PROBLEM TO WORK ON:
Beginning at the line containing "R3: 1.8k (GND, N_2) -> 100k (GND, N_2)" and continuing to the end of the records below, give each line again exactly as it stands, and only those lines.

PROVIDED MATERIAL:
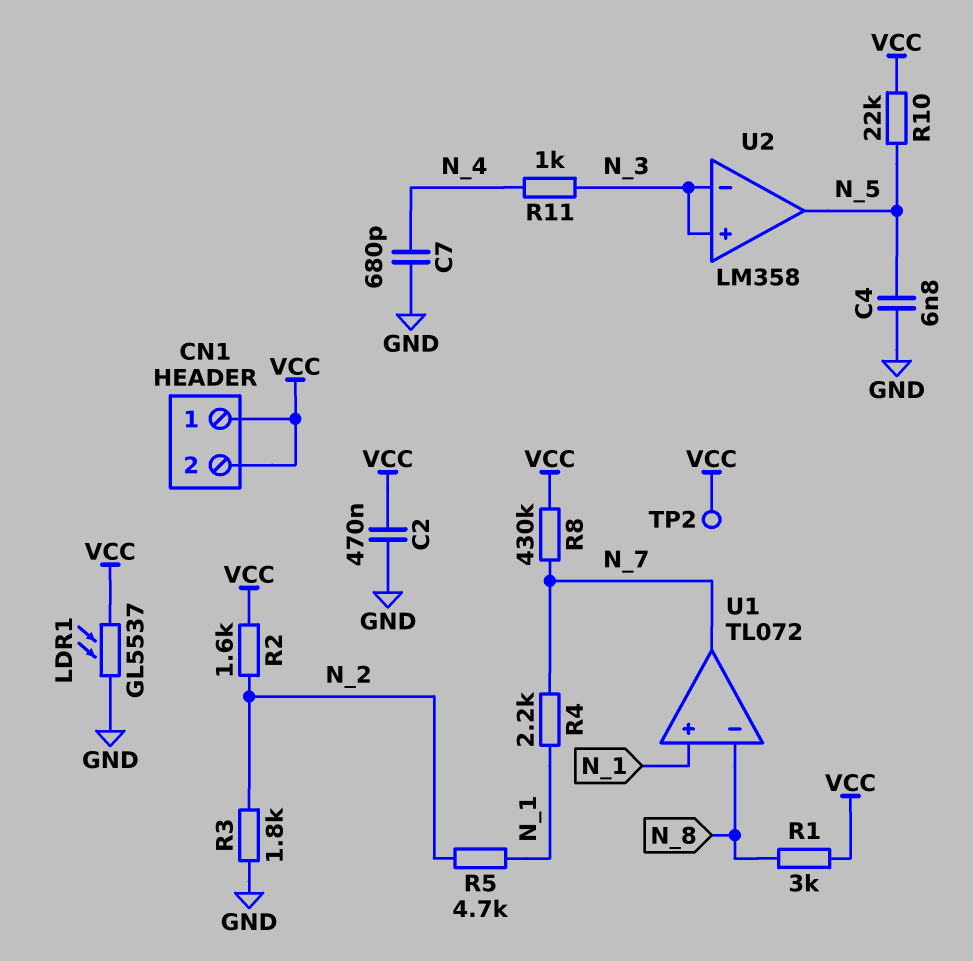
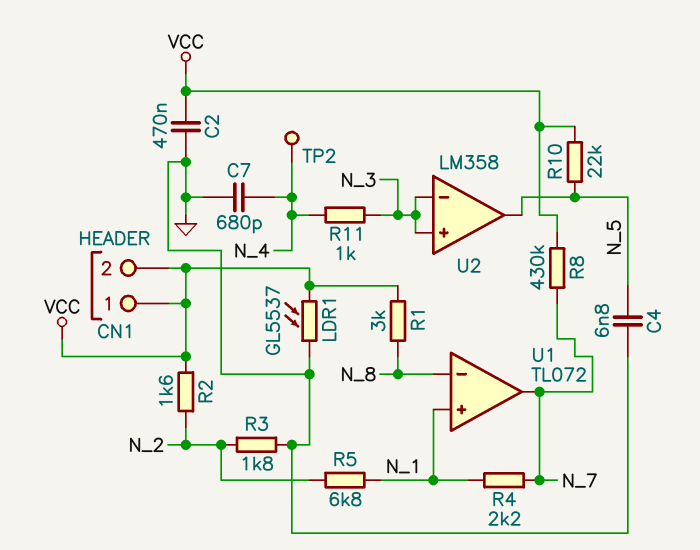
R5: 4.7k (N_1, N_2) -> 6.8k (N_1, N_2)
TP2: test point (VCC) -> test point (N_4)

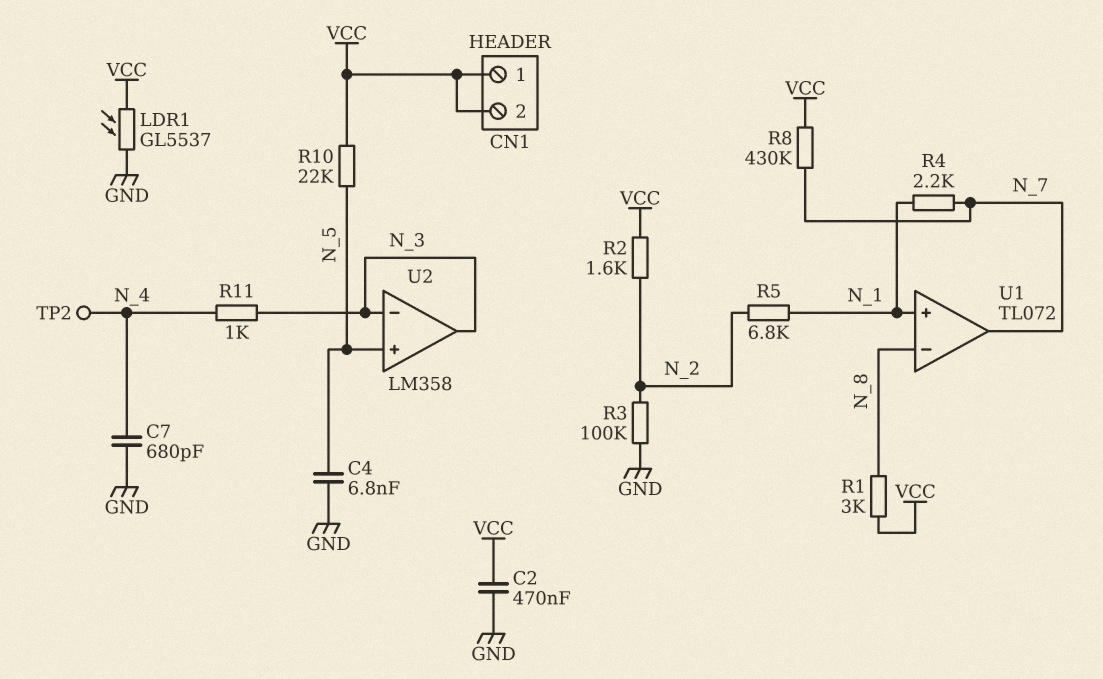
R3: 1.8k (GND, N_2) -> 100k (GND, N_2)
U2 pin in+: N_3 -> N_5
U2 pin out: N_5 -> N_3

EXERCISE RESPONSE:
R3: 1.8k (GND, N_2) -> 100k (GND, N_2)
U2 pin in+: N_3 -> N_5
U2 pin out: N_5 -> N_3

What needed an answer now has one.